The required output is the line that contains "R9: none -> 910 (IN, LIGHT)" and every line after it, each written out exactly, up to the end of the entries.

─── SOURCE RECORDS ───

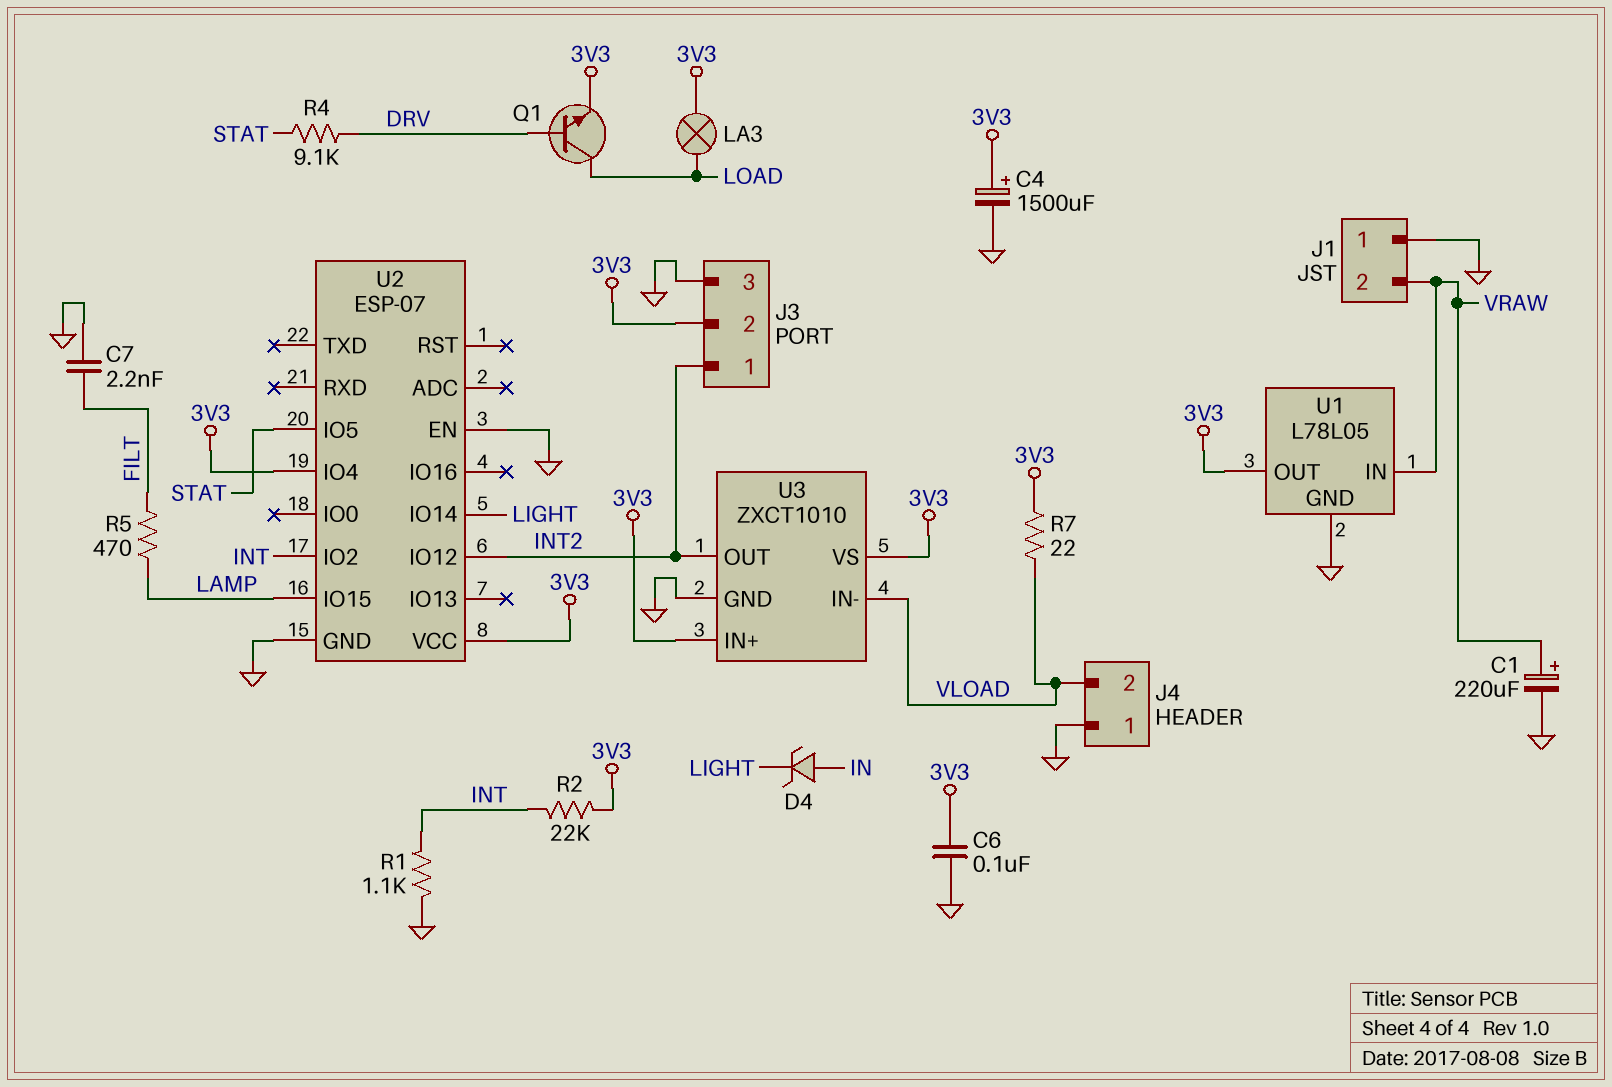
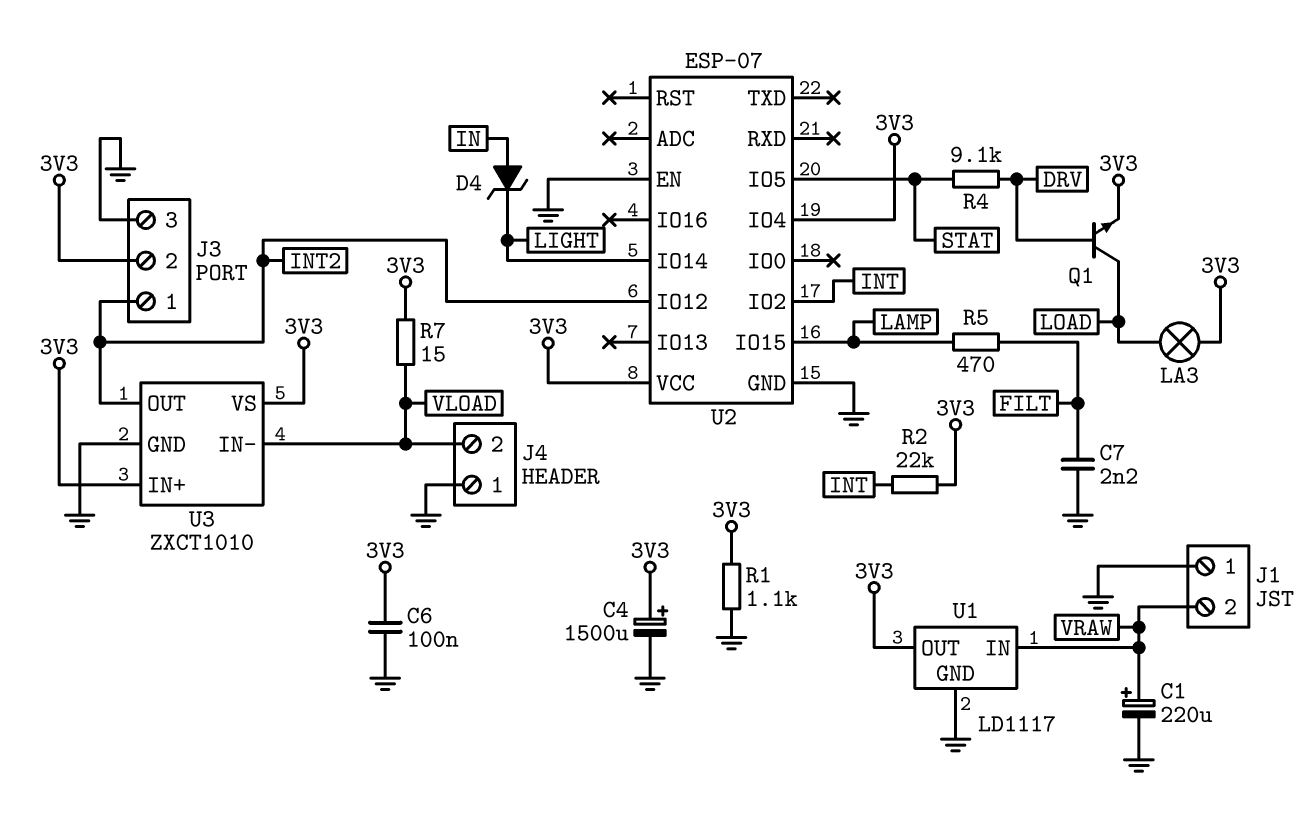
R1: 1.1k (GND, INT) -> 1.1k (3V3, GND)
R7: 22 (3V3, VLOAD) -> 15 (3V3, VLOAD)
U1: L78L05 -> LD1117

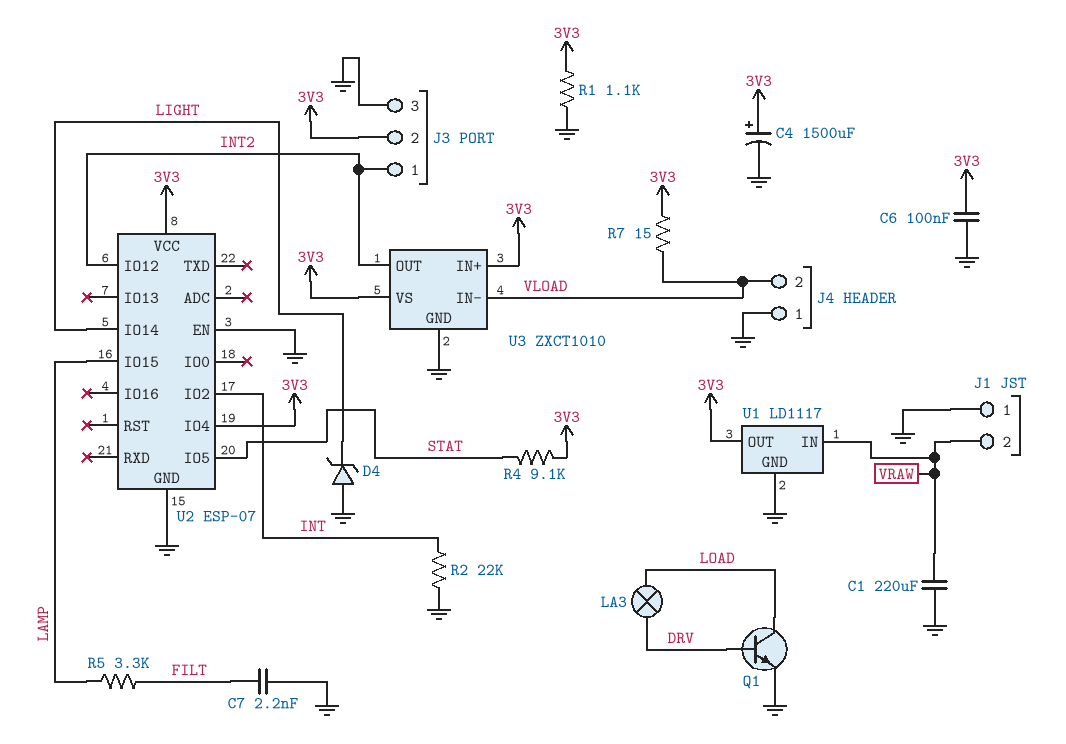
C1: 220uF (plus VRAW, minus GND) -> 220uF (GND, VRAW)
D4: zener (A IN, K LIGHT) -> zener (A GND, K LIGHT)
LA3: lamp (3V3, LOAD) -> lamp (DRV, LOAD)
Q1: NPN (B DRV, C LOAD, E 3V3) -> NPN (B DRV, C LOAD, E GND)
R2: 22k (3V3, INT) -> 22k (GND, INT)
R4: 9.1k (DRV, STAT) -> 9.1k (3V3, STAT)
R5: 470 (FILT, LAMP) -> 3.3k (FILT, LAMP)

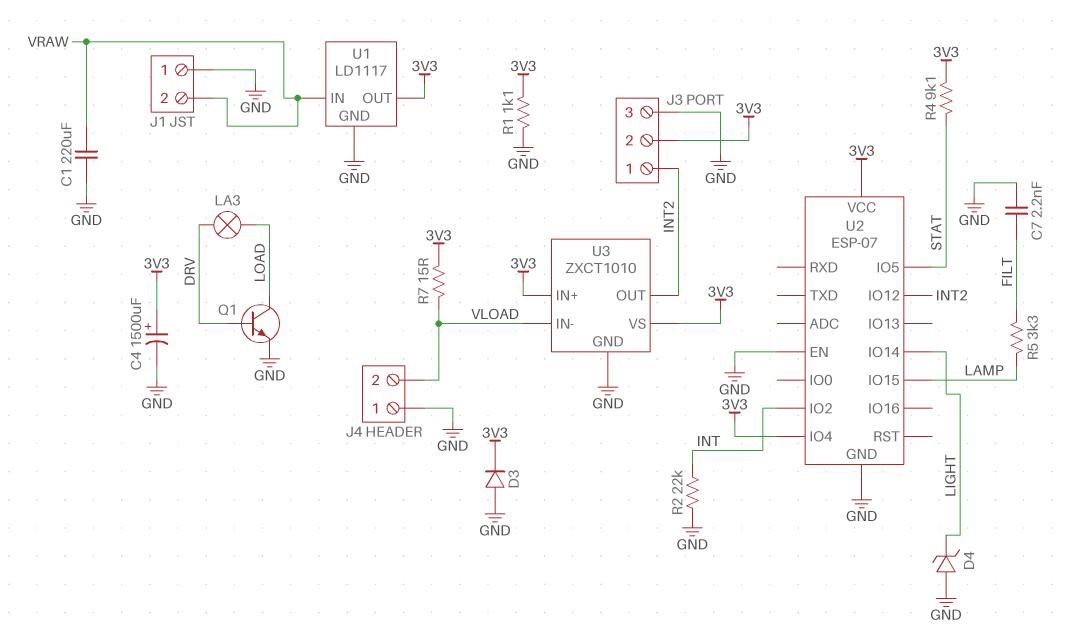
C6: 100nF (3V3, GND) -> none
D3: none -> diode (A GND, K 3V3)

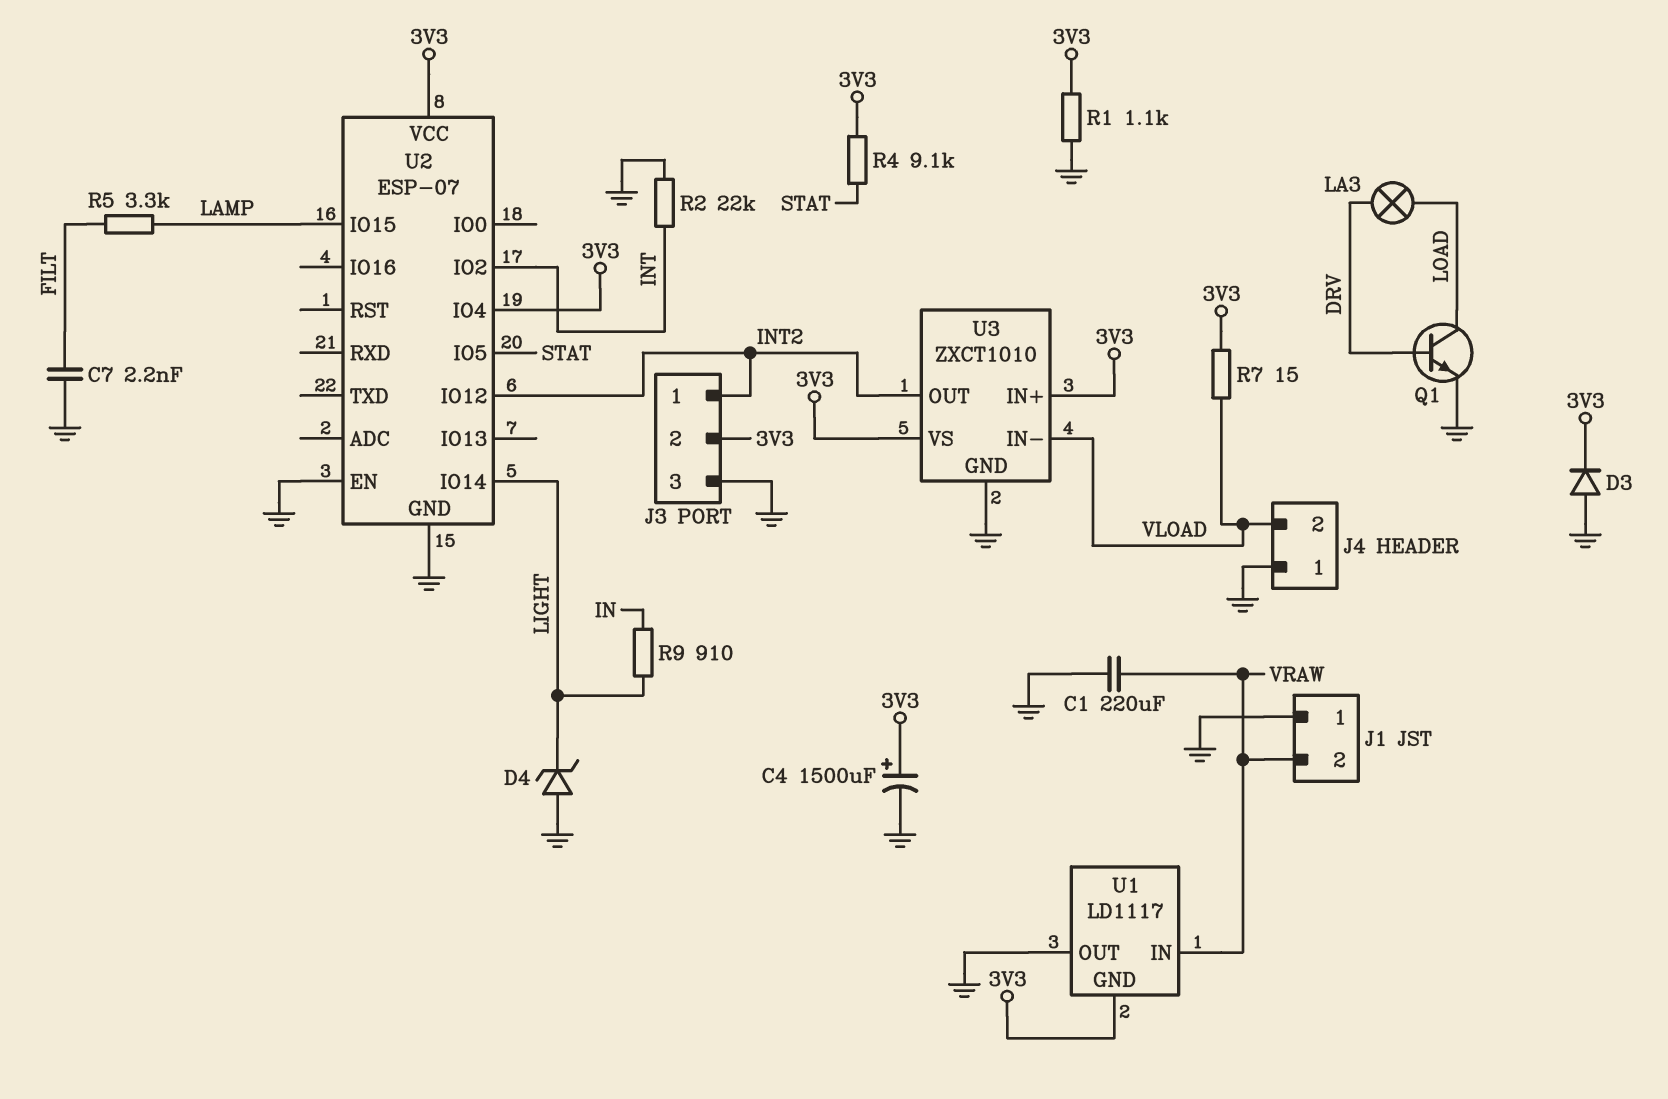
R9: none -> 910 (IN, LIGHT)
U1 pin GND: GND -> 3V3
U1 pin OUT: 3V3 -> GND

───

> [TASK RESPONSE]
R9: none -> 910 (IN, LIGHT)
U1 pin GND: GND -> 3V3
U1 pin OUT: 3V3 -> GND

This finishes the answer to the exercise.